[Opening Data section]

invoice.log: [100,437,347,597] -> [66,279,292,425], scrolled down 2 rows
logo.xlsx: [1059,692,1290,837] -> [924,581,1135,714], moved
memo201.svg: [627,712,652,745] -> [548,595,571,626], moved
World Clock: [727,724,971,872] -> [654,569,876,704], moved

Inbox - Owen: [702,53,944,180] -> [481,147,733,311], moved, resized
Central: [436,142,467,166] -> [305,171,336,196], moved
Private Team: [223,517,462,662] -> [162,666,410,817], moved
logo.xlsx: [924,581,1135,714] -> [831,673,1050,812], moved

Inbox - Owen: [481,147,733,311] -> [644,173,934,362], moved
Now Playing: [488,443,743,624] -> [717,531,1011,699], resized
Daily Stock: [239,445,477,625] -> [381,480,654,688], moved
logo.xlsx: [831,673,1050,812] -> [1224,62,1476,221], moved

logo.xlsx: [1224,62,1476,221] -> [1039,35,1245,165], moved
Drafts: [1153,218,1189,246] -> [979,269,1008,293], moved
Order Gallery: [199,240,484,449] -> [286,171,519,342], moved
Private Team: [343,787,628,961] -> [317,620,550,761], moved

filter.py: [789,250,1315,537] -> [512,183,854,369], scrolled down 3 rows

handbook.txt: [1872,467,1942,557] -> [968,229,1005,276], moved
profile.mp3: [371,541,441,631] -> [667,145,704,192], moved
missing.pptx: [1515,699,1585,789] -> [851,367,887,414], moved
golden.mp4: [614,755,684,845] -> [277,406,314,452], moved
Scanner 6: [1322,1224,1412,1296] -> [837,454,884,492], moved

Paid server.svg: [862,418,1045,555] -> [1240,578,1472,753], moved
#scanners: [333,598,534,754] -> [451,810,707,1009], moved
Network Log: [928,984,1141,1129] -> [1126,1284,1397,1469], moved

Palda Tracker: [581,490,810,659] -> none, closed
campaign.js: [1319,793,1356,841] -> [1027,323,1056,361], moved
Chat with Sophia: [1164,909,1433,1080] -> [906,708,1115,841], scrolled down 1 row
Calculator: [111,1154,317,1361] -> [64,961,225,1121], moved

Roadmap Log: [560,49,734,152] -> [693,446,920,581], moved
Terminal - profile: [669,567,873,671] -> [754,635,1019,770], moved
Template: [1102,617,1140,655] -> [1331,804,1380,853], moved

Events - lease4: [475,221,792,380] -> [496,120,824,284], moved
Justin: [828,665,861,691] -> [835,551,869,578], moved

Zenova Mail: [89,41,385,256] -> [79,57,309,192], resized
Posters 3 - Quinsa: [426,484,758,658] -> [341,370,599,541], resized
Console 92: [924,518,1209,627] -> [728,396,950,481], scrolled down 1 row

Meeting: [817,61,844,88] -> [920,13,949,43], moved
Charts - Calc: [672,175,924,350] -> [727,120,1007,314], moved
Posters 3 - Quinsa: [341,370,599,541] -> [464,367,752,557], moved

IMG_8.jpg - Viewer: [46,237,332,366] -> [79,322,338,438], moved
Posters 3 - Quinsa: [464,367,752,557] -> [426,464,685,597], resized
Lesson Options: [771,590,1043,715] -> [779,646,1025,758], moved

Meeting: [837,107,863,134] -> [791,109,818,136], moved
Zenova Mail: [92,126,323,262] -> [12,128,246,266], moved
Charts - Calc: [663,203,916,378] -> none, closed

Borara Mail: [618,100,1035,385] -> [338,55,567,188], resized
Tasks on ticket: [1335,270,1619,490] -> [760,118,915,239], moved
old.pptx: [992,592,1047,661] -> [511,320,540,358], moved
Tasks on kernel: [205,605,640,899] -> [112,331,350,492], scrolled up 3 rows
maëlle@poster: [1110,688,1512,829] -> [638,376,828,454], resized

[Closing Data section]

- Requirement
Beginning with the line containing "handbook.txt: [1872,467,1942,557] ->" in the material above, copy every line exactly until you have copied the line containing "Roadmap Log: [560,49,734,152]".

- Answer to this task
handbook.txt: [1872,467,1942,557] -> [968,229,1005,276], moved
profile.mp3: [371,541,441,631] -> [667,145,704,192], moved
missing.pptx: [1515,699,1585,789] -> [851,367,887,414], moved
golden.mp4: [614,755,684,845] -> [277,406,314,452], moved
Scanner 6: [1322,1224,1412,1296] -> [837,454,884,492], moved

Paid server.svg: [862,418,1045,555] -> [1240,578,1472,753], moved
#scanners: [333,598,534,754] -> [451,810,707,1009], moved
Network Log: [928,984,1141,1129] -> [1126,1284,1397,1469], moved

Palda Tracker: [581,490,810,659] -> none, closed
campaign.js: [1319,793,1356,841] -> [1027,323,1056,361], moved
Chat with Sophia: [1164,909,1433,1080] -> [906,708,1115,841], scrolled down 1 row
Calculator: [111,1154,317,1361] -> [64,961,225,1121], moved

Roadmap Log: [560,49,734,152] -> [693,446,920,581], moved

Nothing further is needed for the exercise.